## TASK
In the listing that follows, the range to quote begins at the line that has "camera: 70 degrees left, 10 degrees up" and ends after the line that has "(637, 192) = (451, 181): white heart -> none"; quote it verbatim and add nothing.

## SUPPLIED MATERIAL
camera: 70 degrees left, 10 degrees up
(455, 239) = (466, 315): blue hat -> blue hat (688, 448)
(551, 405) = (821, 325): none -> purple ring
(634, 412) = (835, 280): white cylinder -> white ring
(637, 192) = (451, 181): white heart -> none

* * *

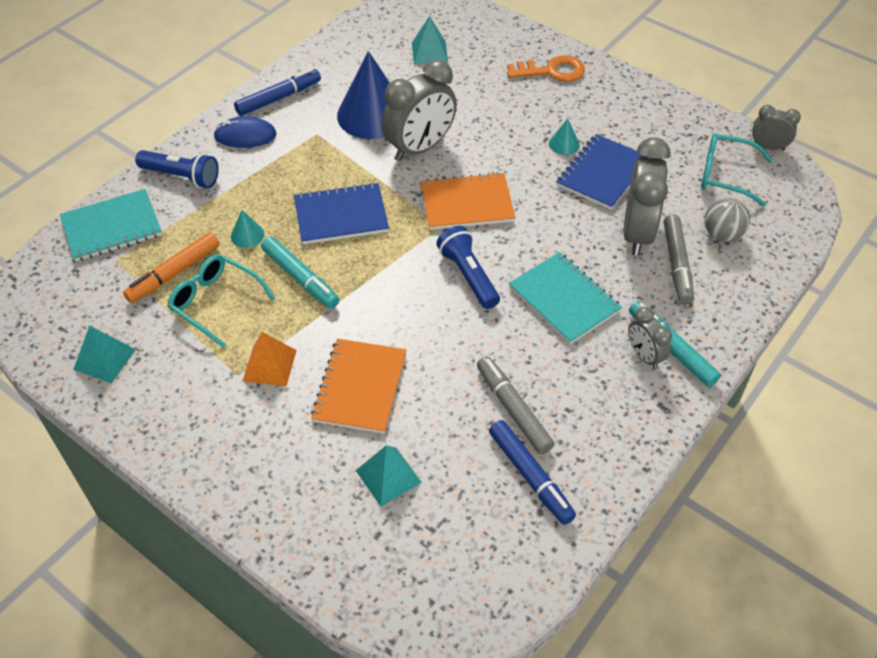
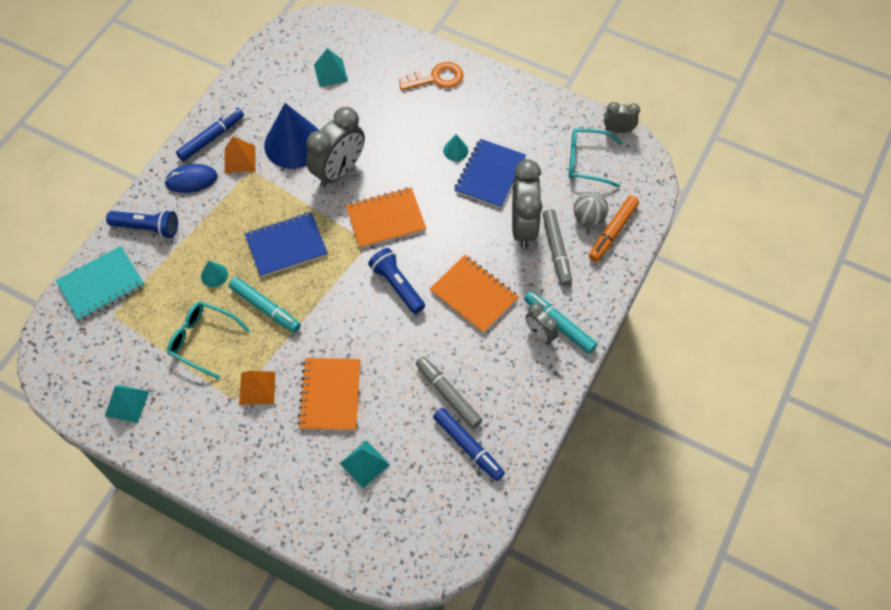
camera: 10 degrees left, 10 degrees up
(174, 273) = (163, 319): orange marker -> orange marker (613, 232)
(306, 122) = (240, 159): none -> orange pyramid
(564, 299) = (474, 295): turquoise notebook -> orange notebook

## EXERCISE RESPONSE
camera: 70 degrees left, 10 degrees up
(455, 239) = (466, 315): blue hat -> blue hat (688, 448)
(551, 405) = (821, 325): none -> purple ring
(634, 412) = (835, 280): white cylinder -> white ring
(637, 192) = (451, 181): white heart -> none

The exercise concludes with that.